→ **WHAT THE TASK REQUIRES**:
Output exactly, and only, the lines below from the one with "black line: (95, 175) -> (44, 71), moved" down to the one with "cyan arrow: (22, 52) -> (26, 14), moved". Include both end lines and no pictures.

→ **SUPPLIED RECORDS**:
--- --- ---

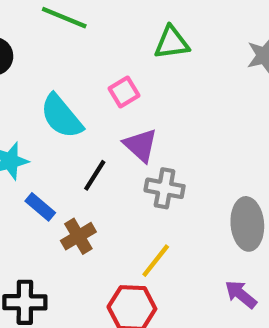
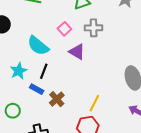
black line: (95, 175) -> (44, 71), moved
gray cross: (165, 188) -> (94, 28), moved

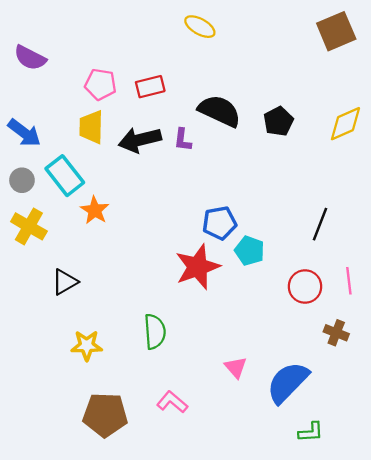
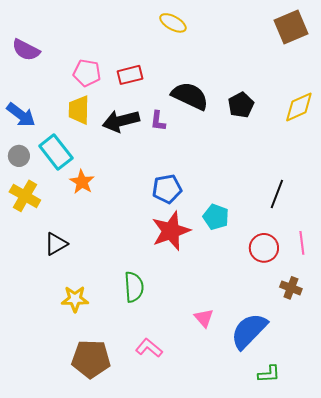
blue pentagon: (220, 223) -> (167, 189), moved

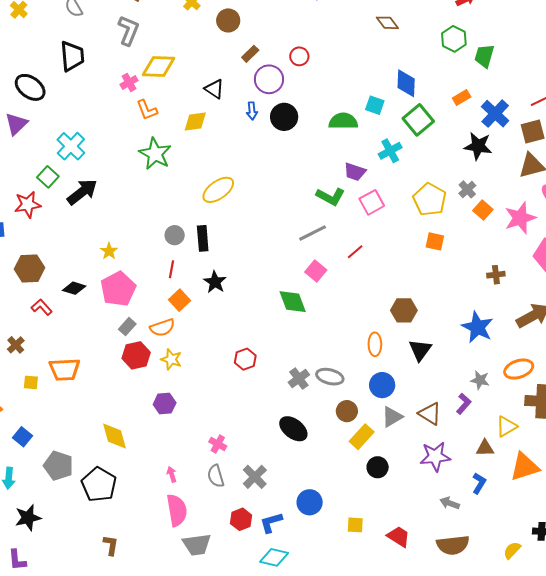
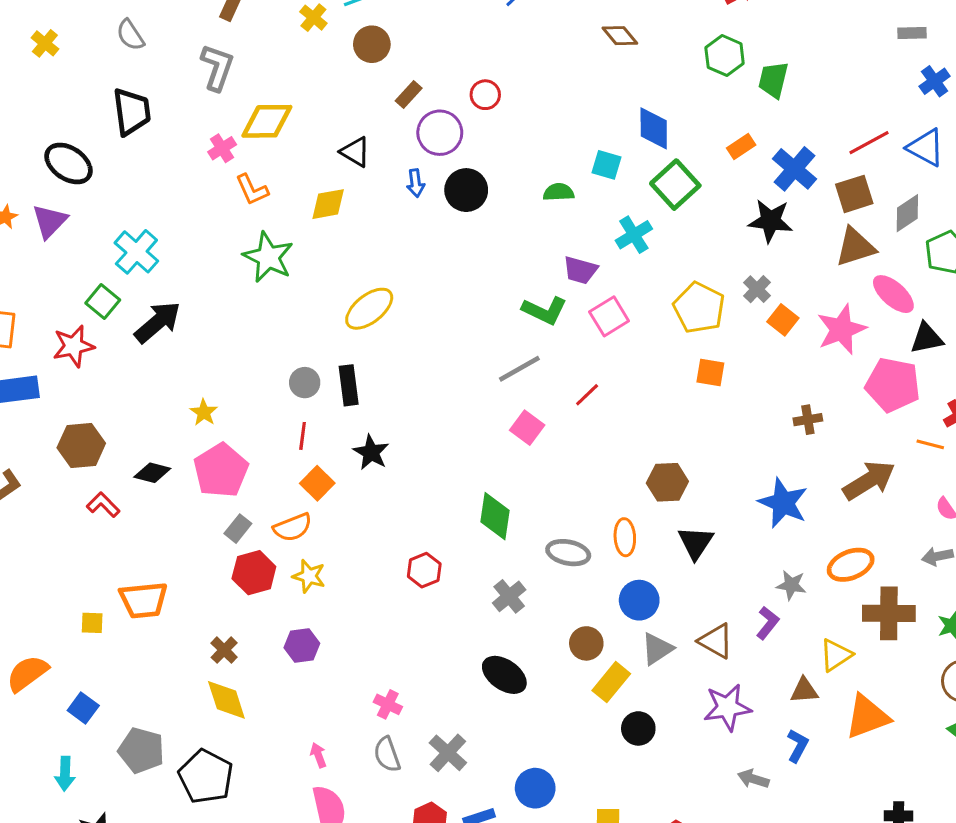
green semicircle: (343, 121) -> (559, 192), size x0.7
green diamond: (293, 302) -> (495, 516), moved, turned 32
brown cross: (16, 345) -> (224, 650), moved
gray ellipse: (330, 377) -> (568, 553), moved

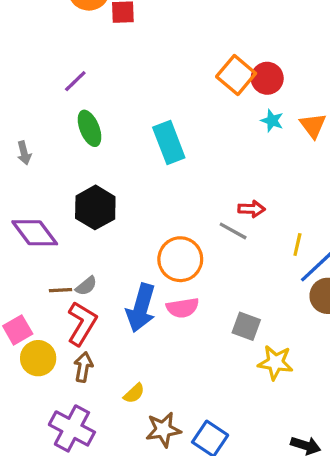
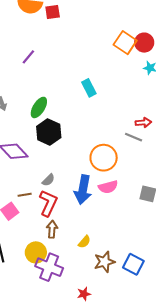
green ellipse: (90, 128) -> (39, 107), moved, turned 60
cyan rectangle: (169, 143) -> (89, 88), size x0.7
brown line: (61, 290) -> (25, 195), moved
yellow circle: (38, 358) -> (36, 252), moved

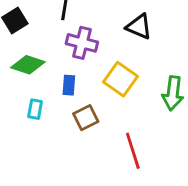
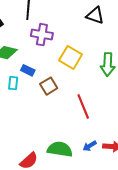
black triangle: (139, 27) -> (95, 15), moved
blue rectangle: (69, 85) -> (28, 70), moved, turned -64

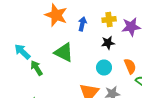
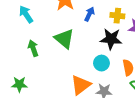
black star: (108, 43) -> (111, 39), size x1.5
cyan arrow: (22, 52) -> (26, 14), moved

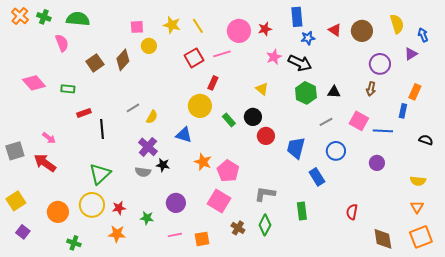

--- --- ---

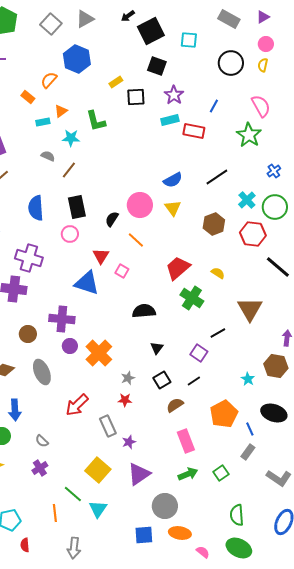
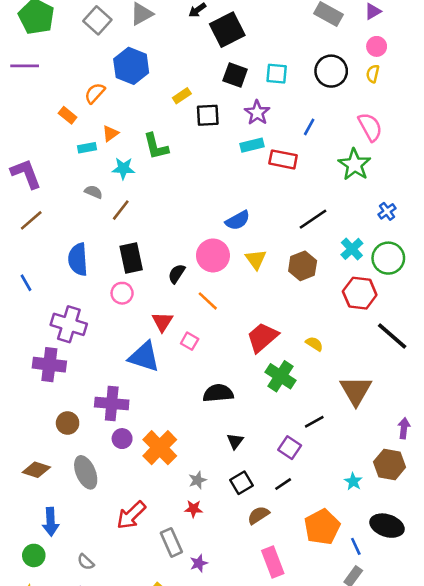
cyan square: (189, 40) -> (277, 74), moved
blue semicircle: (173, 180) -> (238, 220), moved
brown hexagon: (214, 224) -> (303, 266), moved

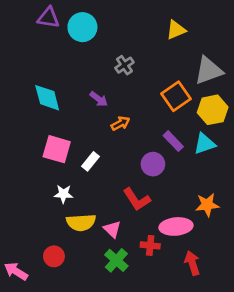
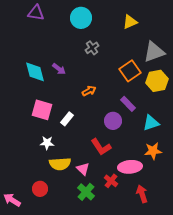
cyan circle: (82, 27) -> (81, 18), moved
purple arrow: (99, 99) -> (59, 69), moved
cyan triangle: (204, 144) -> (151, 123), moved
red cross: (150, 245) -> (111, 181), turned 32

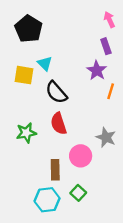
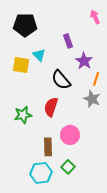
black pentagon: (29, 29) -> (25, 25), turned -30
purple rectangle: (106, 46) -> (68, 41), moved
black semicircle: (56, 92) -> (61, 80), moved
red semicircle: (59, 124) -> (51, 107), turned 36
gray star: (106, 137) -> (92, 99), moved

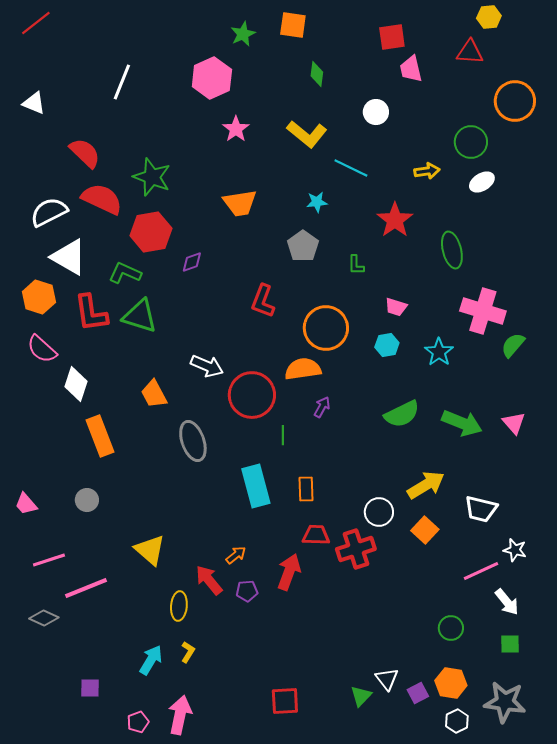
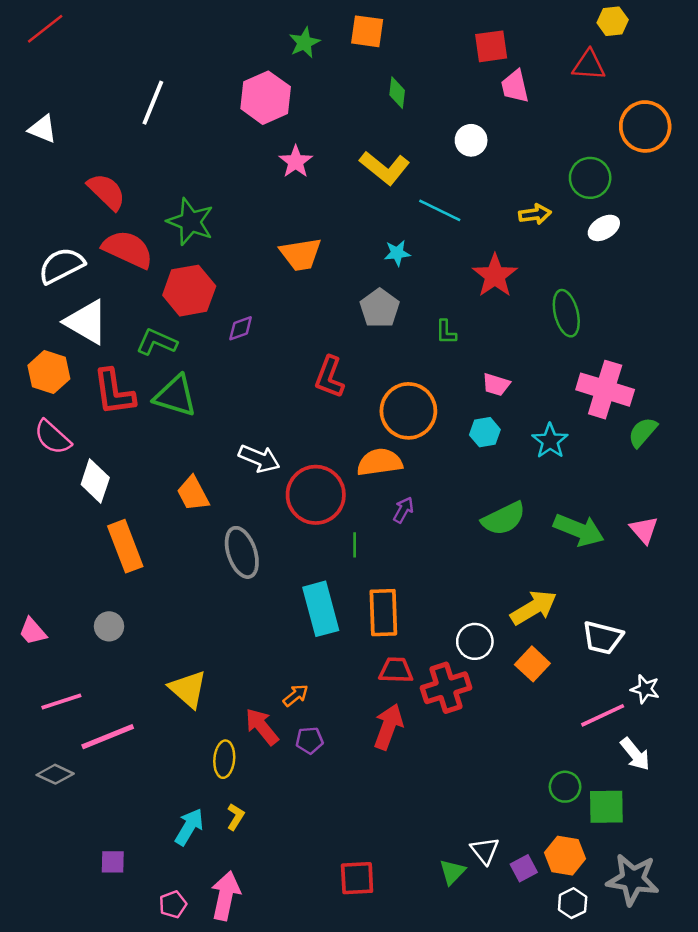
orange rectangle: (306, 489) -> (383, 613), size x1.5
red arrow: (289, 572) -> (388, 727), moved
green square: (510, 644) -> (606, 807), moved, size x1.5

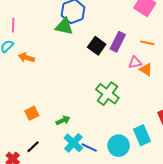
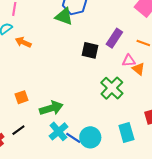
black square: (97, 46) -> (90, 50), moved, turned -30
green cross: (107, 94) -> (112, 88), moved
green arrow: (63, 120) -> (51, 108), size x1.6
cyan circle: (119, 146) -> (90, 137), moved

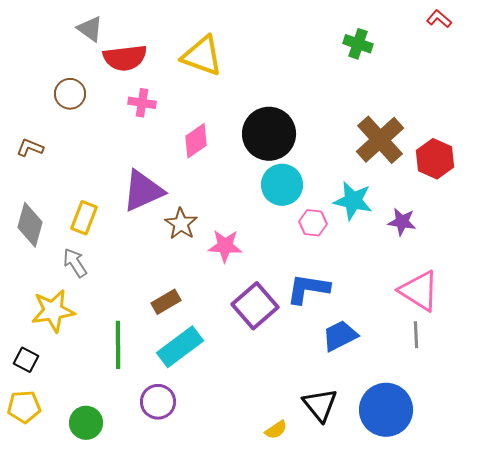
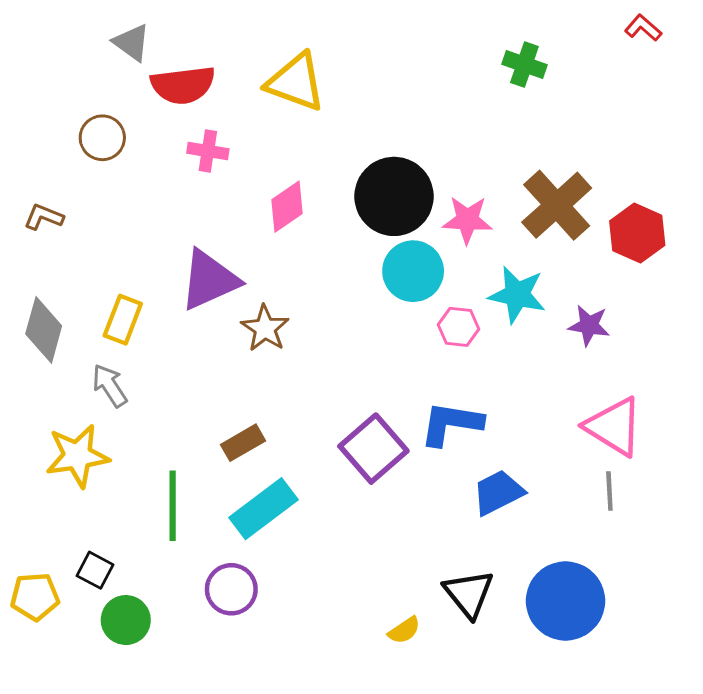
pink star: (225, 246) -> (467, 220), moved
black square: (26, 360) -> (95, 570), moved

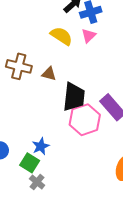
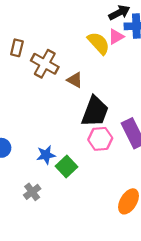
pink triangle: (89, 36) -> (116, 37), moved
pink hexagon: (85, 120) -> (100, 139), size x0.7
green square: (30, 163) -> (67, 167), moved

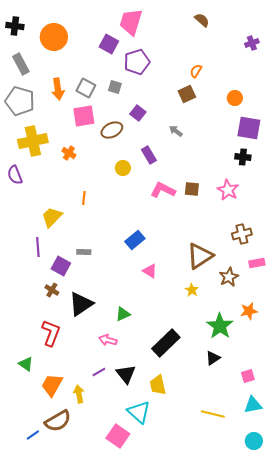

--- --- ---

→ **THE COMPLETED TASK**:
black line: (95, 175) -> (44, 71), moved
gray cross: (165, 188) -> (94, 28), moved

blue pentagon: (220, 223) -> (167, 189), moved

green semicircle: (343, 121) -> (559, 192), size x0.7
green diamond: (293, 302) -> (495, 516), moved, turned 32
brown cross: (16, 345) -> (224, 650), moved
gray ellipse: (330, 377) -> (568, 553), moved

green ellipse: (90, 128) -> (39, 107), moved, turned 60
cyan rectangle: (169, 143) -> (89, 88), size x0.7
brown line: (61, 290) -> (25, 195), moved
yellow circle: (38, 358) -> (36, 252), moved

black triangle: (139, 27) -> (95, 15), moved
blue rectangle: (69, 85) -> (28, 70), moved, turned -64

black star: (108, 43) -> (111, 39), size x1.5
cyan arrow: (22, 52) -> (26, 14), moved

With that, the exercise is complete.